---------- Data excerpts ----------

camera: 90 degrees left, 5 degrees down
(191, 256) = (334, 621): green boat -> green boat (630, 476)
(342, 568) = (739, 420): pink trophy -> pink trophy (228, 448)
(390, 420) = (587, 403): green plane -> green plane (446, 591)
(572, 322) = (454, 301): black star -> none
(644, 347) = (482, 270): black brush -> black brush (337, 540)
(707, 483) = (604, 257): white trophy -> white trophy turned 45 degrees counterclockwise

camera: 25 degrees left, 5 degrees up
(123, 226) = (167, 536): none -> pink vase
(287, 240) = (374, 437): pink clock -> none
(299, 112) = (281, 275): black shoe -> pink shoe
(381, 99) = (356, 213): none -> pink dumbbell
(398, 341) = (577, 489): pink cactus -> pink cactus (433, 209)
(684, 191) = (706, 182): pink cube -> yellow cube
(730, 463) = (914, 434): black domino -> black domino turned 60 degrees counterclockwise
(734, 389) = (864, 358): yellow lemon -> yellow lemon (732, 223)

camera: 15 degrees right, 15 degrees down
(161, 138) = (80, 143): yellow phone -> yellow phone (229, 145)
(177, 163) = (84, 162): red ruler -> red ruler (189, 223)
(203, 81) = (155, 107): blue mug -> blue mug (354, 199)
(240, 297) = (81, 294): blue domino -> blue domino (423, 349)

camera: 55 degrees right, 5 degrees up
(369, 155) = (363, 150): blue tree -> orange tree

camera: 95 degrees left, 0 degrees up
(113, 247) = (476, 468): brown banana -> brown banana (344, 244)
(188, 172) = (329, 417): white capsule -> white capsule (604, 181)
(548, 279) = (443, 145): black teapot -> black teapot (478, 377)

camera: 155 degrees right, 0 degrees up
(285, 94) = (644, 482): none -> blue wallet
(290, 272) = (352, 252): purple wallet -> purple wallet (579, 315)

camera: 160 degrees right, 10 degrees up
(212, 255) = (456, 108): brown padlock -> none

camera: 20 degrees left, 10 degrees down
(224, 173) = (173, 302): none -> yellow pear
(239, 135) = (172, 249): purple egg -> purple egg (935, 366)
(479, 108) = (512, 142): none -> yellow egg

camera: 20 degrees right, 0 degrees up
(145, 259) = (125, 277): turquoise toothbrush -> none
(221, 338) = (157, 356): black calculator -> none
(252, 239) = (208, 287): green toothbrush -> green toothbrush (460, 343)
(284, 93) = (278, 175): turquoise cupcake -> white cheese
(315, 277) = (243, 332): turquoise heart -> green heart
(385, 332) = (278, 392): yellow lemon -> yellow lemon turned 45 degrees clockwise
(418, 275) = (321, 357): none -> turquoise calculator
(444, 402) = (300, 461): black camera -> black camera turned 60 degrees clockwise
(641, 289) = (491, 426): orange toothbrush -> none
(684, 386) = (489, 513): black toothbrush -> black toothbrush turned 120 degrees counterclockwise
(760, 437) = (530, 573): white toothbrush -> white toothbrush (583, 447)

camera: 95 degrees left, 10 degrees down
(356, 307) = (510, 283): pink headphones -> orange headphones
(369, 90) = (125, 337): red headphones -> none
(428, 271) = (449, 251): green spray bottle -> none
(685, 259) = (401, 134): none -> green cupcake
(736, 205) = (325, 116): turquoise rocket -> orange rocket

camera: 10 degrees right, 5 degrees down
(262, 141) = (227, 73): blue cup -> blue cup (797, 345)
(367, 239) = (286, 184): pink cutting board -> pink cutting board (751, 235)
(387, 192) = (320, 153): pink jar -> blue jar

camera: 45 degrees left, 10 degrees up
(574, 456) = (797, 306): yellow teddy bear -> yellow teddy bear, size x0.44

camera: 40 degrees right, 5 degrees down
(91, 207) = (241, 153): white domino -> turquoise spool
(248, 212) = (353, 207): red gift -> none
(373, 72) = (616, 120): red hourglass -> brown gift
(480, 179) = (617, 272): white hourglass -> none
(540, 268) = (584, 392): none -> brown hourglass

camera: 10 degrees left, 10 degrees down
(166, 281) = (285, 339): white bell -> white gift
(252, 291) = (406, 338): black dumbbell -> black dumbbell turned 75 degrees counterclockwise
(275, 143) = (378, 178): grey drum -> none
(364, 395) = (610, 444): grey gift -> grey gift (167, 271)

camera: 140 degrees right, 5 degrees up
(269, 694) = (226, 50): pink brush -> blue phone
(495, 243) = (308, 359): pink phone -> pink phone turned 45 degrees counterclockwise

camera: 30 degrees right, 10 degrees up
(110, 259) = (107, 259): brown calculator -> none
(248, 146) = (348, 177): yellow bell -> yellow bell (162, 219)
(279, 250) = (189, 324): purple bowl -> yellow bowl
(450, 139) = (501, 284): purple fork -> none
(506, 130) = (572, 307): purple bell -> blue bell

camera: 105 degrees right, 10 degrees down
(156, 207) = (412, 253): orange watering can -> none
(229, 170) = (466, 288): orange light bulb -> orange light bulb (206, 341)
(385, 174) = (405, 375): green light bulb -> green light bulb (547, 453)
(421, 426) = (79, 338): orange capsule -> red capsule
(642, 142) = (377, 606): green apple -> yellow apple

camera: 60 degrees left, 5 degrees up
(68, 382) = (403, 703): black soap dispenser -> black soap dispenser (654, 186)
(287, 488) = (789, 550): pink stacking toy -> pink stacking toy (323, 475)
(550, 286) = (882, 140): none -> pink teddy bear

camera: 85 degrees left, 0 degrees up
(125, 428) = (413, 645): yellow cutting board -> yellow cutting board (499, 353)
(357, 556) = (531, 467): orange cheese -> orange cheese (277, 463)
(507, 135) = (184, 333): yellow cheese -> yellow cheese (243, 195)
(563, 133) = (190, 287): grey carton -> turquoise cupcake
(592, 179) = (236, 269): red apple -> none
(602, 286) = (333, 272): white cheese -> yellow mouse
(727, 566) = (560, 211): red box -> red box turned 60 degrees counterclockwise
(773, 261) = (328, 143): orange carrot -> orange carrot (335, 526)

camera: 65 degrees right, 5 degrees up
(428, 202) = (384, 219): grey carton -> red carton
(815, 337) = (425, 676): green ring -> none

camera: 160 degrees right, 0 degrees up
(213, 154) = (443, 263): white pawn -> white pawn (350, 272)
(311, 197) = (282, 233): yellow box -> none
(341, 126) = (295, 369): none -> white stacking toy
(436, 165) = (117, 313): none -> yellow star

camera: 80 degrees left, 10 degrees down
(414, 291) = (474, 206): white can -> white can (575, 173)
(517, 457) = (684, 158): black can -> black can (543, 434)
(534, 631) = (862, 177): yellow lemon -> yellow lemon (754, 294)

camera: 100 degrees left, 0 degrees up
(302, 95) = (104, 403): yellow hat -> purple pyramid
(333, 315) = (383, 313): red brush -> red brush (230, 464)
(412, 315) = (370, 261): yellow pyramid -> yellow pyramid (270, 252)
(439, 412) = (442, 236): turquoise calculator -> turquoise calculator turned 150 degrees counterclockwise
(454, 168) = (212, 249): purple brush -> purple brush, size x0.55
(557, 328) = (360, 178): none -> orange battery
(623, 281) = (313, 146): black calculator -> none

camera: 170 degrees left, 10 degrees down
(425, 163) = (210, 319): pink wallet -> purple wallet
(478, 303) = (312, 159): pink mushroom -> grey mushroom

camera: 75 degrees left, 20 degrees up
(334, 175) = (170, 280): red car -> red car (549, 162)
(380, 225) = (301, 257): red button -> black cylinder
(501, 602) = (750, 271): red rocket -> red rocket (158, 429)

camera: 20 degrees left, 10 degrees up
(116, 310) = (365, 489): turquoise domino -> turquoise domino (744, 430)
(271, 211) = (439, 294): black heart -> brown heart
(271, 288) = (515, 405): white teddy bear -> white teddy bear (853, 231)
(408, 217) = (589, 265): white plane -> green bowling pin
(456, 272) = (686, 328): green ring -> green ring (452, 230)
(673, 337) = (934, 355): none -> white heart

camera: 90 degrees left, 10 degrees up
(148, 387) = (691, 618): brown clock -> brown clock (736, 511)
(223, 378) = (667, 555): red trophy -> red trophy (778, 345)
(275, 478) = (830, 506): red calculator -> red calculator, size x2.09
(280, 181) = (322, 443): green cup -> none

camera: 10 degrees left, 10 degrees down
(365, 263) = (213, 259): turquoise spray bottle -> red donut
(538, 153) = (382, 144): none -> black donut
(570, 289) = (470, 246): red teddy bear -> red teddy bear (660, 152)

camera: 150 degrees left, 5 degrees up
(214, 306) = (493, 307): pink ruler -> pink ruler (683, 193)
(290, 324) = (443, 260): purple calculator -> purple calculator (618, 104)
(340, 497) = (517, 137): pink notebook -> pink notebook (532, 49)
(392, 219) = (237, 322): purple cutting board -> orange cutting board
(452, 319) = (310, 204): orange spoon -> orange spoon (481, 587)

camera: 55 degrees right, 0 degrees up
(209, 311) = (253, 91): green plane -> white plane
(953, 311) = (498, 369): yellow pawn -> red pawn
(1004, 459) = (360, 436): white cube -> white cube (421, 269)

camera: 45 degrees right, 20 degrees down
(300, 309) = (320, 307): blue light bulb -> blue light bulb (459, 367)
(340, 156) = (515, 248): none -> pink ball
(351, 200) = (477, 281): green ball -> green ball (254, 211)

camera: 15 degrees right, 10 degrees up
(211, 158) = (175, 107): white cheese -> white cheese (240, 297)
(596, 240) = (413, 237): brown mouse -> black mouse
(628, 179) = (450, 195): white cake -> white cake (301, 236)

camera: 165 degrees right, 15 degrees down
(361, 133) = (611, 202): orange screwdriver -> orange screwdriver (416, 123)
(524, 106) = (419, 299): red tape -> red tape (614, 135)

----------

(Exercise directions) Of the lines above, extract only those from the line with "(734, 389) = (864, 358): yellow" to the line with "camera: 55 degrees right, 5 degrees up", both included, exactly as written.

(Expected answer)
(734, 389) = (864, 358): yellow lemon -> yellow lemon (732, 223)

camera: 15 degrees right, 15 degrees down
(161, 138) = (80, 143): yellow phone -> yellow phone (229, 145)
(177, 163) = (84, 162): red ruler -> red ruler (189, 223)
(203, 81) = (155, 107): blue mug -> blue mug (354, 199)
(240, 297) = (81, 294): blue domino -> blue domino (423, 349)

camera: 55 degrees right, 5 degrees up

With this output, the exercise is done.